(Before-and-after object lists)

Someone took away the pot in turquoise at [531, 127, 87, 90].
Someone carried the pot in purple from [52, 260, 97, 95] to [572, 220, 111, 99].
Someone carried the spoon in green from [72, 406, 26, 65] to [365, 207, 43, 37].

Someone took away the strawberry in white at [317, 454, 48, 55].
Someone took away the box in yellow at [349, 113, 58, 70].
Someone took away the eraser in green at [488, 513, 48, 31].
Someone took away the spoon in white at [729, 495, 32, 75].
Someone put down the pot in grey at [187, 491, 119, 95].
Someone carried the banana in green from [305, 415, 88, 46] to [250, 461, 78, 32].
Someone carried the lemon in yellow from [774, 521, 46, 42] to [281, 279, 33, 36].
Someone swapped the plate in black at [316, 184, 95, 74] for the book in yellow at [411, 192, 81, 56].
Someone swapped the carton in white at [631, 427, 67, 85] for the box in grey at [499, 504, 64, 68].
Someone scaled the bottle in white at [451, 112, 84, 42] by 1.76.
---
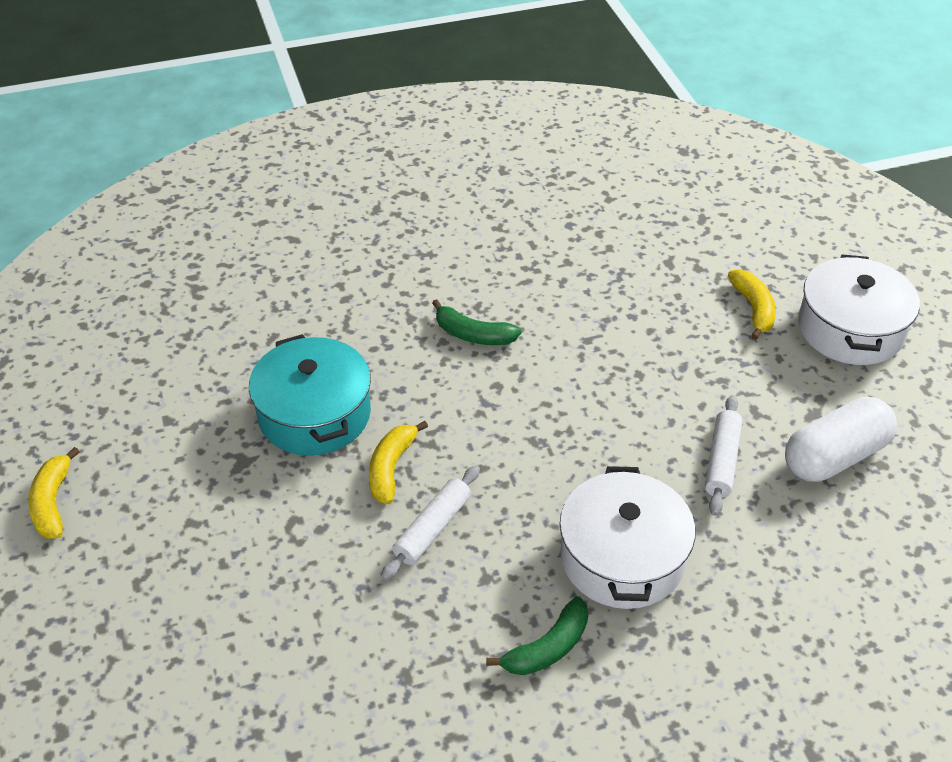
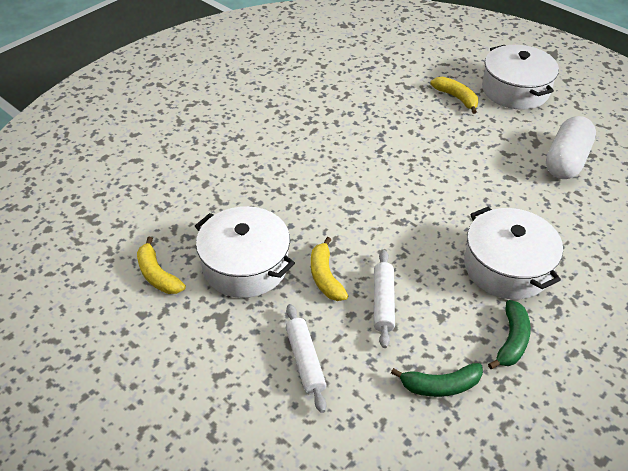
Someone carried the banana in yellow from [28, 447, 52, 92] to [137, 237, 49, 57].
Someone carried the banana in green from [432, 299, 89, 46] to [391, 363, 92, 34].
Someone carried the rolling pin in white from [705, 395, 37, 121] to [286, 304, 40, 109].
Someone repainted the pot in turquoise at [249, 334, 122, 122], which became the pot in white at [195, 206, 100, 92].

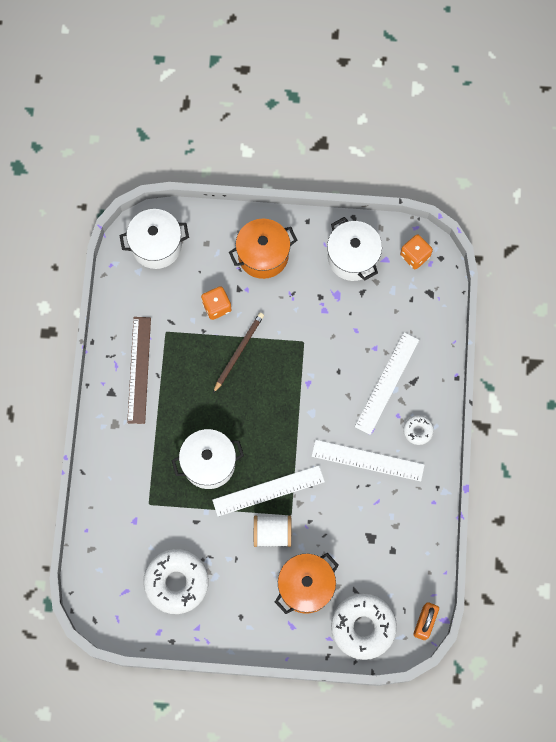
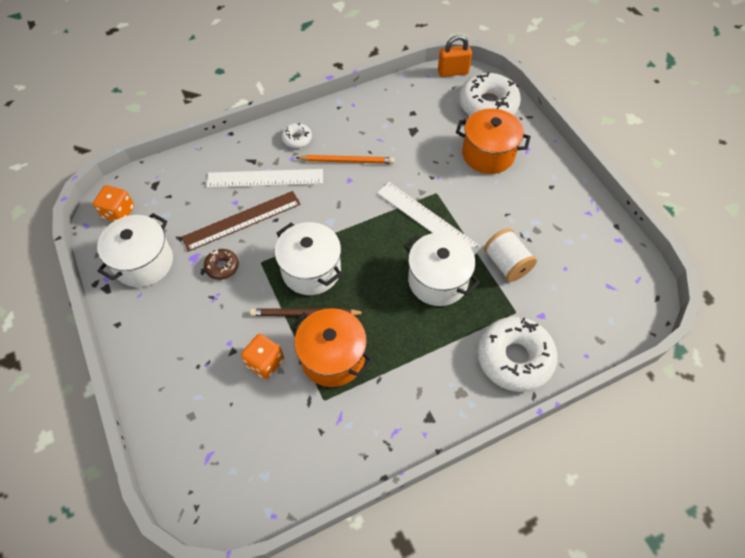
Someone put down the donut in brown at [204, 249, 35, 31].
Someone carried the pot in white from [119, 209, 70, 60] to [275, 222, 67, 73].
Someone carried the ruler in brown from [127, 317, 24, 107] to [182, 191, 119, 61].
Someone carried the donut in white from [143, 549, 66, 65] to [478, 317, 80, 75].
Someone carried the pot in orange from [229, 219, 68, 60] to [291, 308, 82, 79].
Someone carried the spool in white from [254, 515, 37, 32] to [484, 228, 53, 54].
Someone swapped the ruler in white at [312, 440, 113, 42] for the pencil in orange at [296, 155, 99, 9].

• WHAT IS REQUIRED:
Reproduce, character for character, only the lines of the preceding data that start at the line with "Someone took away the pot" and end at the line with "Someone carried the pot in purple", both included.

• EXERCISE ANSWER:
Someone took away the pot in turquoise at [531, 127, 87, 90].
Someone carried the pot in purple from [52, 260, 97, 95] to [572, 220, 111, 99].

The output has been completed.